Material for this exercise: Begin

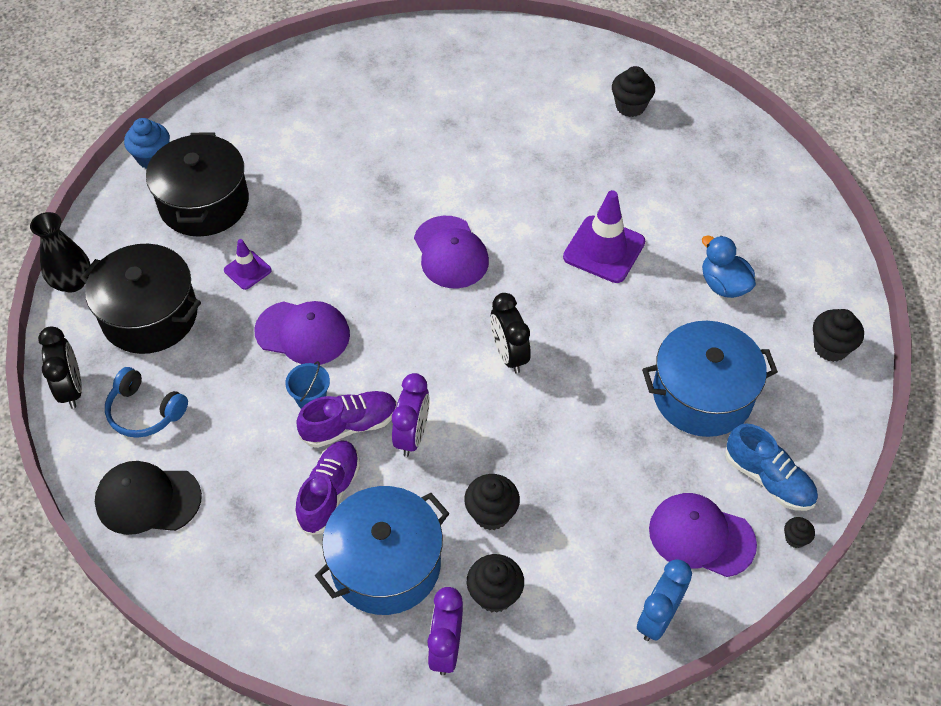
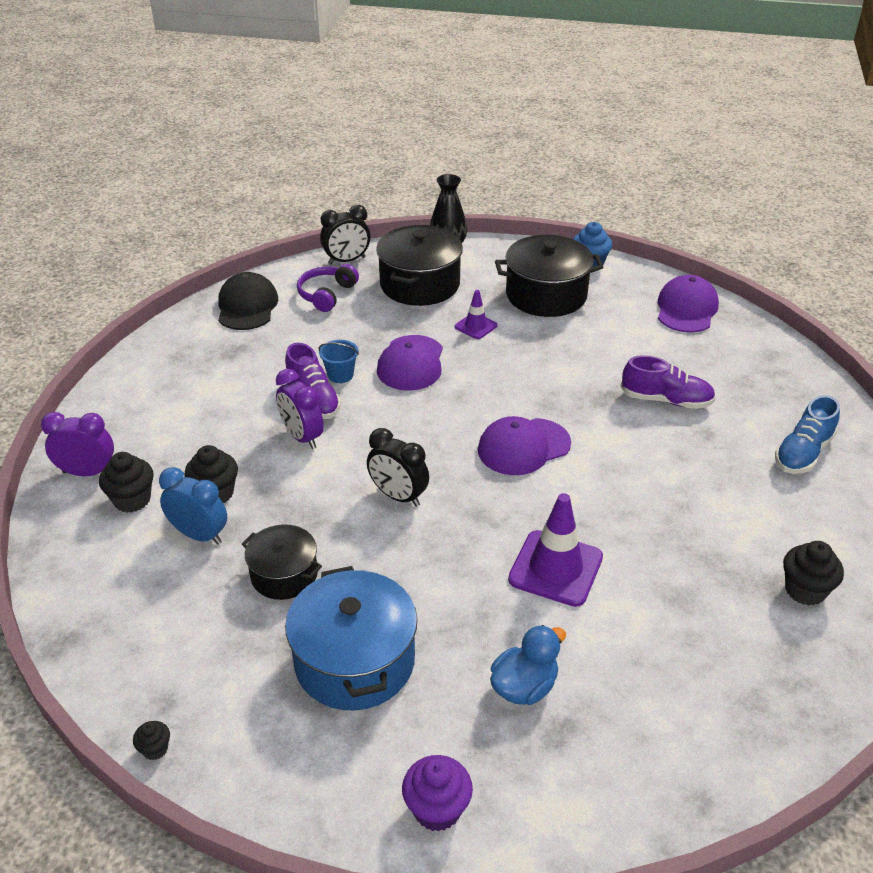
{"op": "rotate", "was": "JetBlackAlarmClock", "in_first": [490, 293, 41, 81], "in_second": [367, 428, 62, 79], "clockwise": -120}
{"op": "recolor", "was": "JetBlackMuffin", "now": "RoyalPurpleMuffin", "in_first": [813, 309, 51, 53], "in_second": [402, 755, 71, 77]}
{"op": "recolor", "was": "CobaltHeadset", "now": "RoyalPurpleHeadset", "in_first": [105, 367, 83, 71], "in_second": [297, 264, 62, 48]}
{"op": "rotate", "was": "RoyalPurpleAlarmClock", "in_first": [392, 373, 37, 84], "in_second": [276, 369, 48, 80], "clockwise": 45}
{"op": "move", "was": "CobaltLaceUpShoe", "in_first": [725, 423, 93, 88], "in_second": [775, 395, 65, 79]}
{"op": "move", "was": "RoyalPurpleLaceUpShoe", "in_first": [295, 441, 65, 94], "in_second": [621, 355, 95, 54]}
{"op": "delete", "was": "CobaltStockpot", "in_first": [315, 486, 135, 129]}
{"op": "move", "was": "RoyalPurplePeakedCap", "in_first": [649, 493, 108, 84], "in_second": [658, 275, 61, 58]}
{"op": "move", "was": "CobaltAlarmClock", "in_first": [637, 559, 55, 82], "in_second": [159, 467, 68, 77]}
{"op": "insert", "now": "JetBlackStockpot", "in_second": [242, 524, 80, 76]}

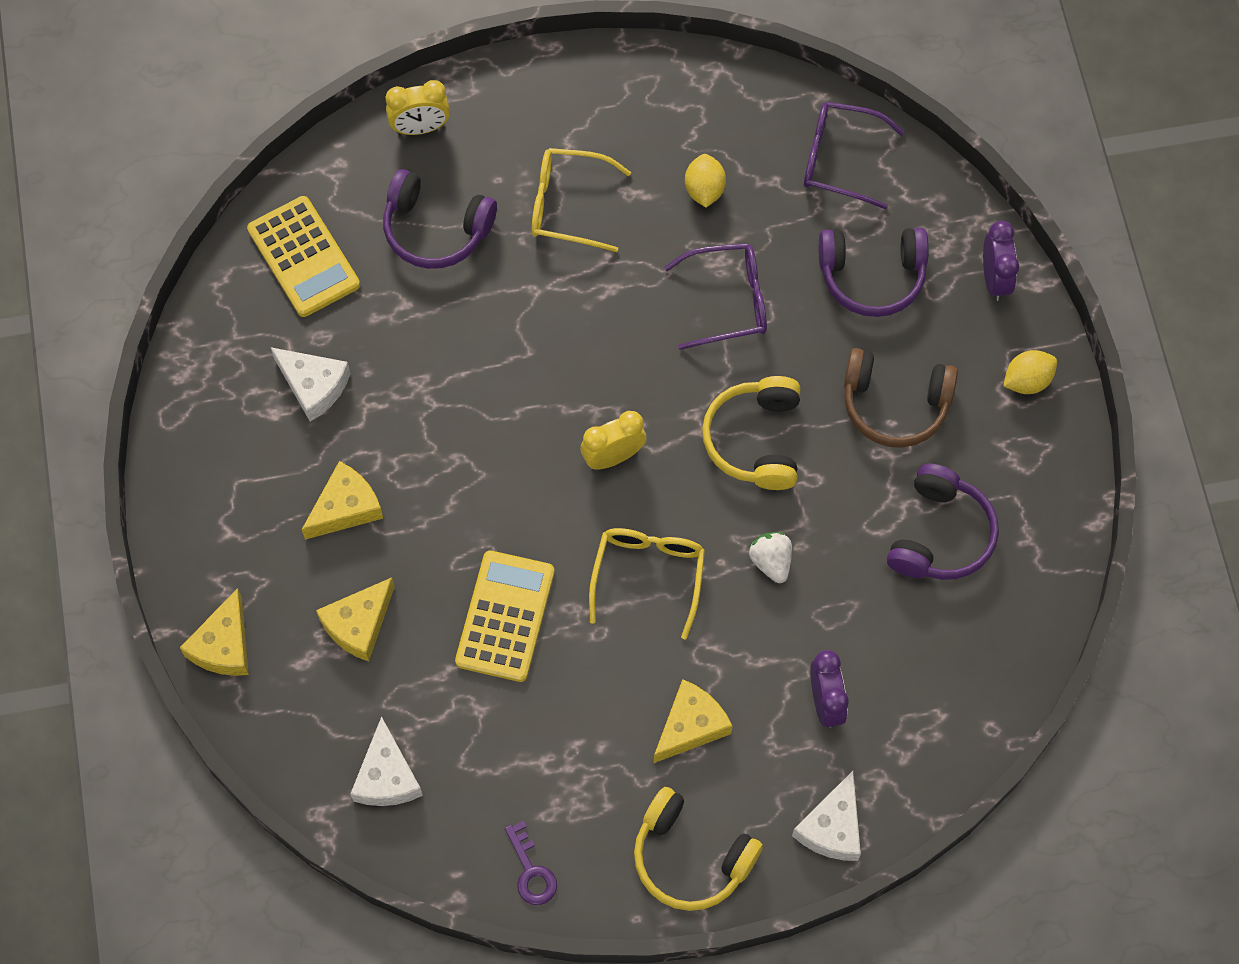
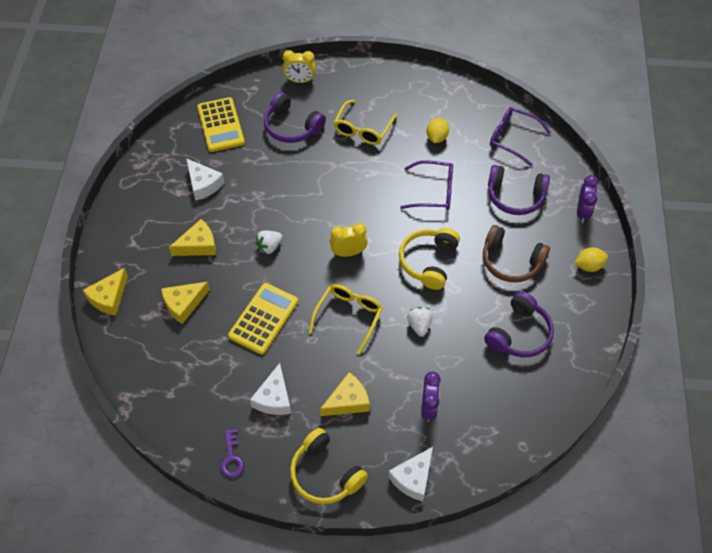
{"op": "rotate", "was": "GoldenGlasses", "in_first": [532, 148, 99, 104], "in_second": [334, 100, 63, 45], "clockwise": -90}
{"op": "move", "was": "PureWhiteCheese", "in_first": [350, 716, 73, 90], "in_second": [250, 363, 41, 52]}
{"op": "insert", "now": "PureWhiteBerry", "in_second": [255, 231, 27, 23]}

Material for this exercise: End
Material for this exercise: Begin

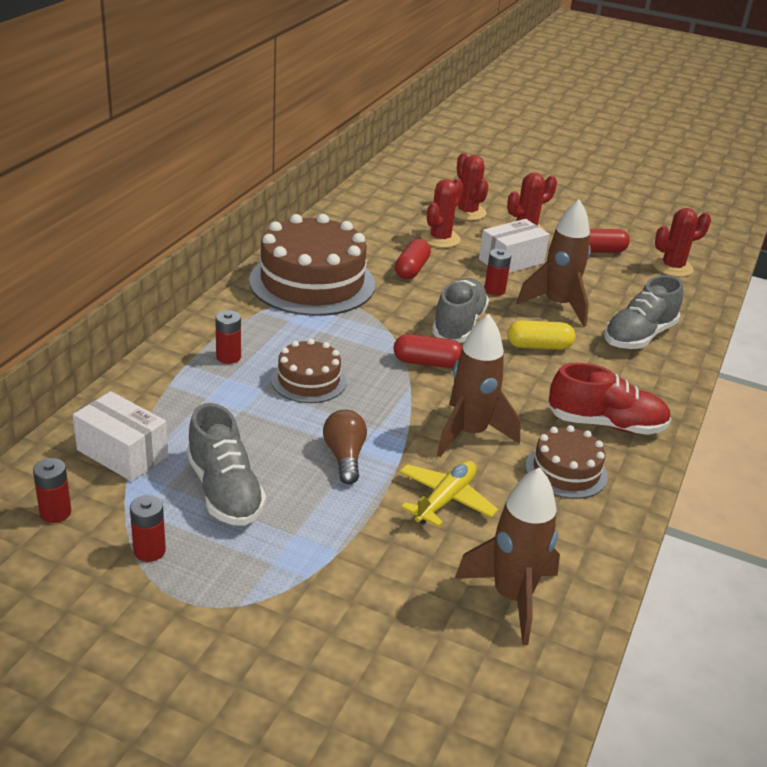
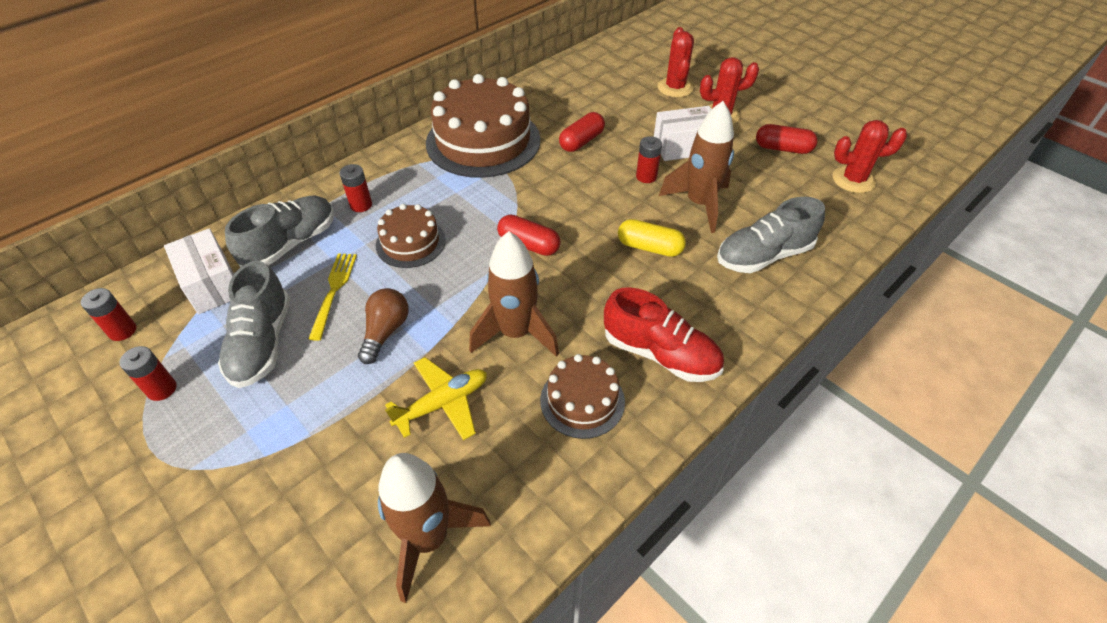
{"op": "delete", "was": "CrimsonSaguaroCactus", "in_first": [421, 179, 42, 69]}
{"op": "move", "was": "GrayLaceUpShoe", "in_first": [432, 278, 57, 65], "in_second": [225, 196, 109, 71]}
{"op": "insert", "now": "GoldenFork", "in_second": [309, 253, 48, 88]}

Material for this exercise: End

[Your assignment] Read through the data above. Report each line that has the word "recolor".

[Result of this task]
{"op": "recolor", "was": "JetBlackMuffin", "now": "RoyalPurpleMuffin", "in_first": [813, 309, 51, 53], "in_second": [402, 755, 71, 77]}
{"op": "recolor", "was": "CobaltHeadset", "now": "RoyalPurpleHeadset", "in_first": [105, 367, 83, 71], "in_second": [297, 264, 62, 48]}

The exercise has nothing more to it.